• [MATERIAL PROVIDED]:
•••

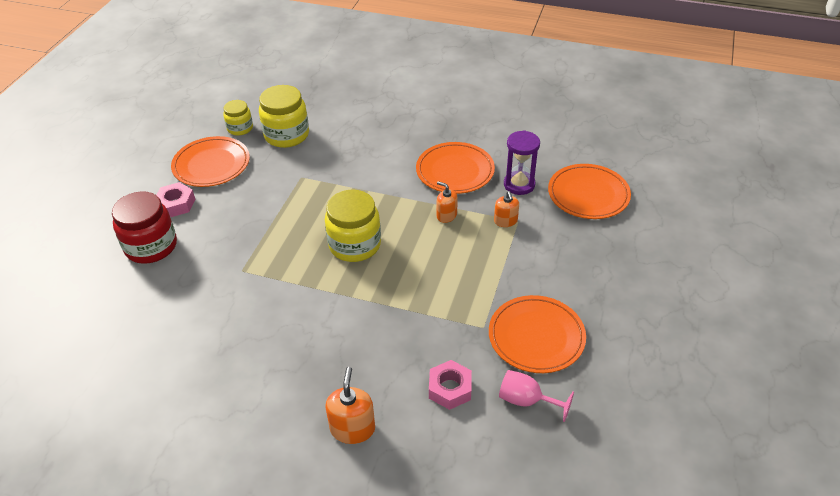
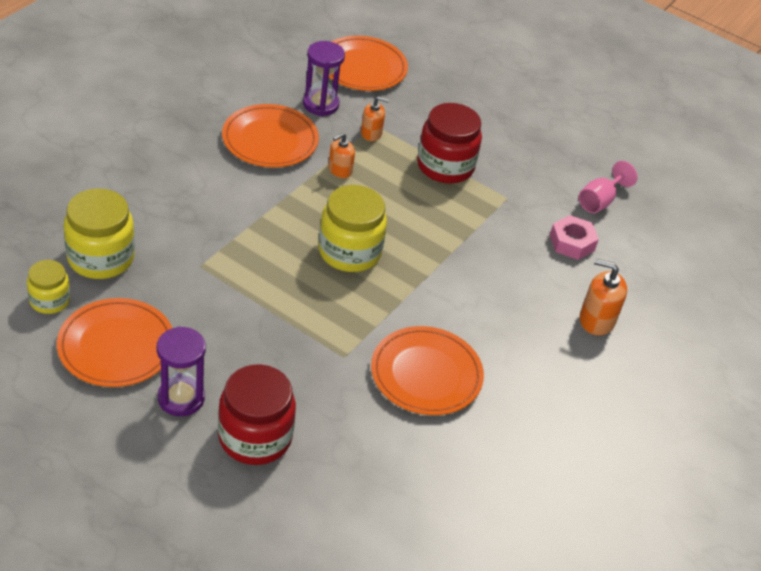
camera: 80 degrees left, 0 degrees up
pink nut [157,182,195,217] -> purple hourglass [157,326,206,416]
orange plate [489,295,586,373] -> orange plate moved to [371,326,484,415]
none -> red jar [417,103,482,184]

•••

• [WHAT THIS TASK INVOLVES]:
Could you write out every line above exactly as it stands, with no images?

• [SOLUTION TO THE EXERCISE]:
camera: 80 degrees left, 0 degrees up
pink nut [157,182,195,217] -> purple hourglass [157,326,206,416]
orange plate [489,295,586,373] -> orange plate moved to [371,326,484,415]
none -> red jar [417,103,482,184]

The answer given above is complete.